| REQUIRED WORK |
When the string "orange" appears in a line of the records, show the whole line.
---------- WORKING DATA ----------
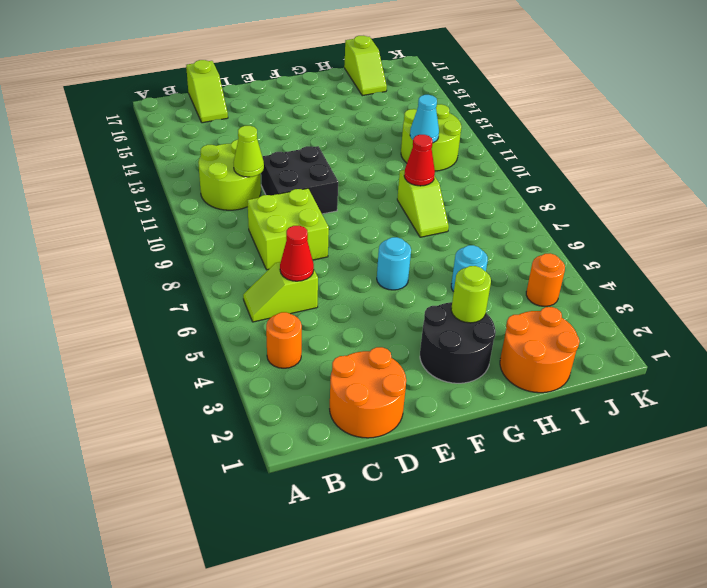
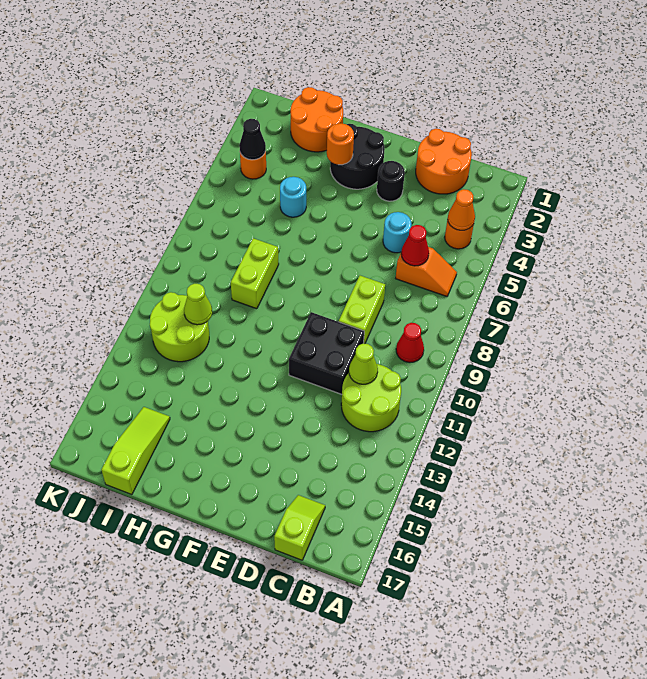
none -> orange cone B4 level 2
lime slope B6:C6 level 1 top C -> orange slope B6:C6 level 1 top C
lime brick C8:D9 level 1 -> lime brick D8:D9 level 1
none -> black round brick E3 level 1
cyan round brick F6 level 1 -> cyan round brick D5 level 1
lime round brick G3 level 2 -> orange round brick G3 level 2
lime slope H8:H9 level 1 top 9 -> lime brick H8:H9 level 1
red cone H9 level 2 -> red cone B9 level 1
cyan cone I11 level 2 -> lime cone I11 level 2
lime slope I16:I17 level 1 top 17 -> lime slope I15:I17 level 1 top 17
none -> black cone J4 level 2

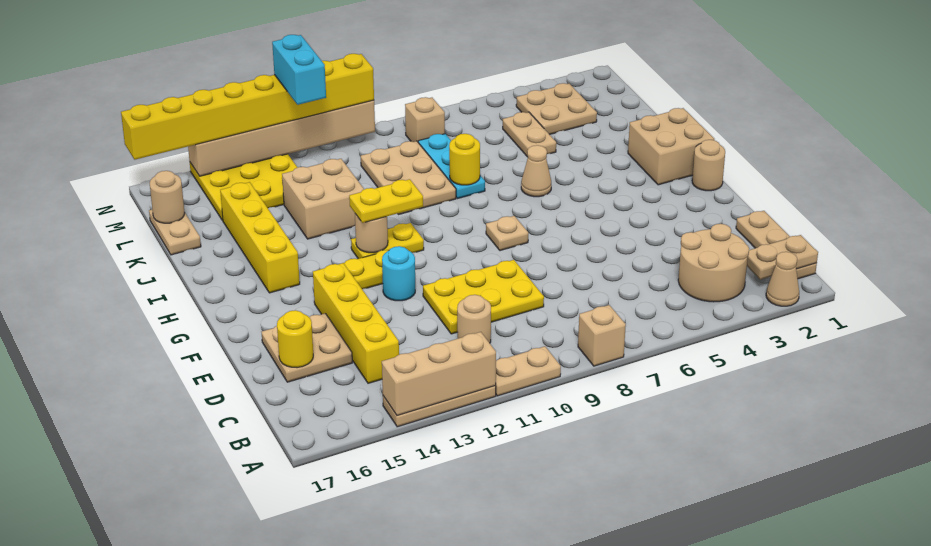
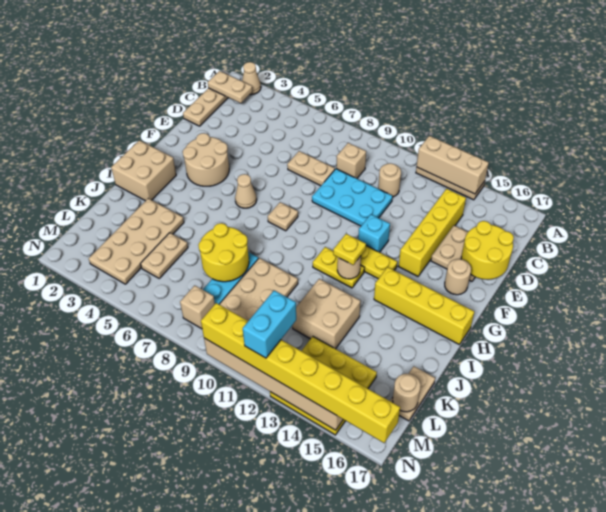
tan brick A8 level 1 -> tan brick C9 level 1
tan plate A10:A11 level 1 -> tan plate D7:D8 level 1
tan round brick B3:C4 level 1 -> tan round brick F3:G4 level 1
yellow plate D9:E11 level 1 -> cyan plate D9:E11 level 1
yellow round brick D16 level 2 -> yellow round brick D16:E17 level 2
cyan round brick F12 level 1 -> cyan brick F12 level 1
tan round brick G1 level 1 -> tan round brick F16 level 1
yellow plate H11:H12 level 3 -> yellow plate H12 level 3
yellow brick H15:K15 level 1 -> yellow brick H14:H17 level 1
tan cone I6 level 1 -> tan cone G6 level 1
yellow round brick J8 level 2 -> yellow round brick J7:K8 level 2
tan plate L3:M4 level 1 -> tan plate J3:M4 level 1

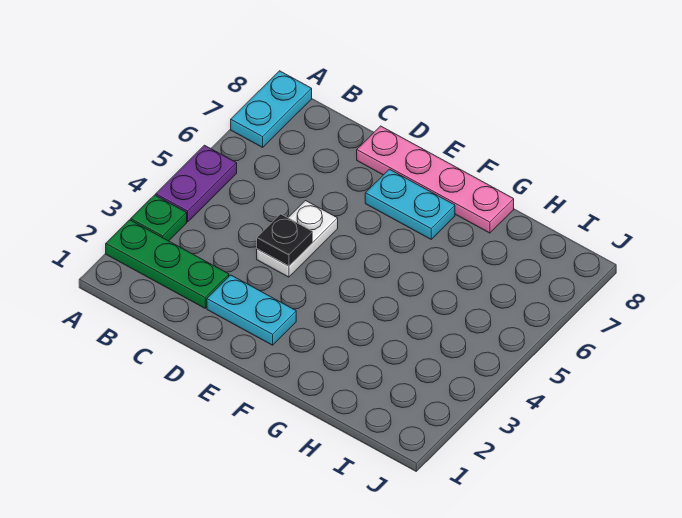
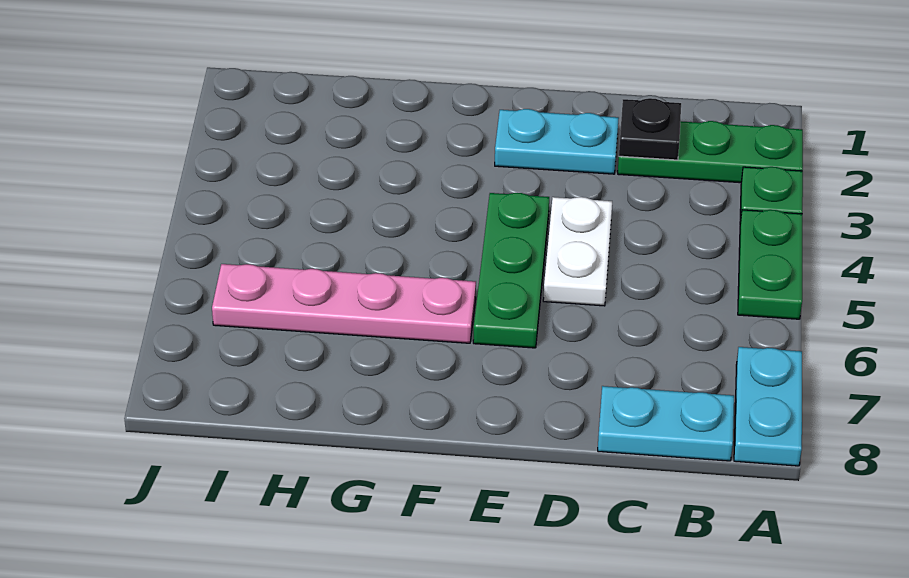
purple plate A4:A5 level 1 -> green plate A4:A5 level 1
black plate D4 level 2 -> black plate C2 level 2
pink plate D8:G8 level 1 -> pink plate F6:I6 level 1
none -> green plate E4:E6 level 1
cyan plate E7:F7 level 1 -> cyan plate B8:C8 level 1

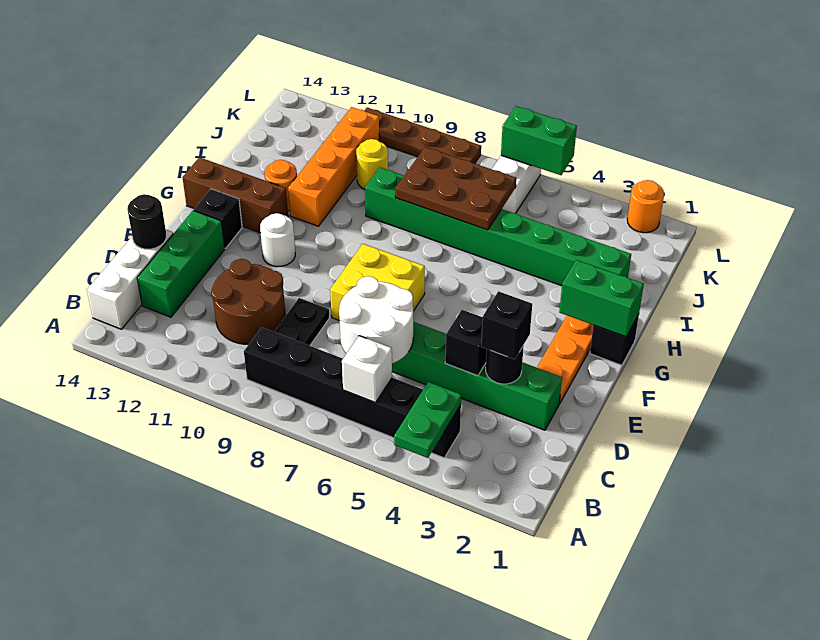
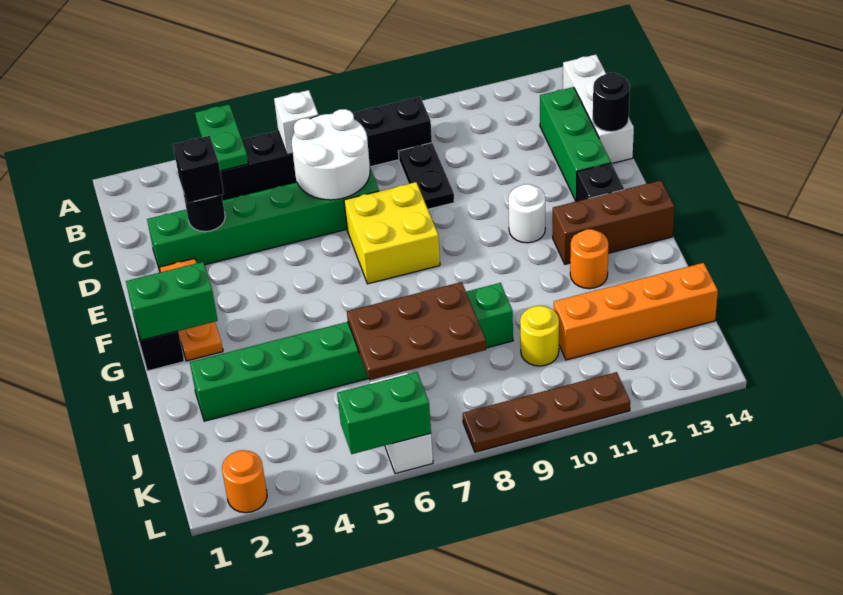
brown round brick C10:D11 level 1 -> none
black brick D4 level 2 -> none
orange brick H11:K11 level 1 -> orange brick J11:J14 level 1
----------
| SOLUTION TO THIS PROBLEM |
none -> orange cone B4 level 2
lime slope B6:C6 level 1 top C -> orange slope B6:C6 level 1 top C
lime round brick G3 level 2 -> orange round brick G3 level 2
orange brick H11:K11 level 1 -> orange brick J11:J14 level 1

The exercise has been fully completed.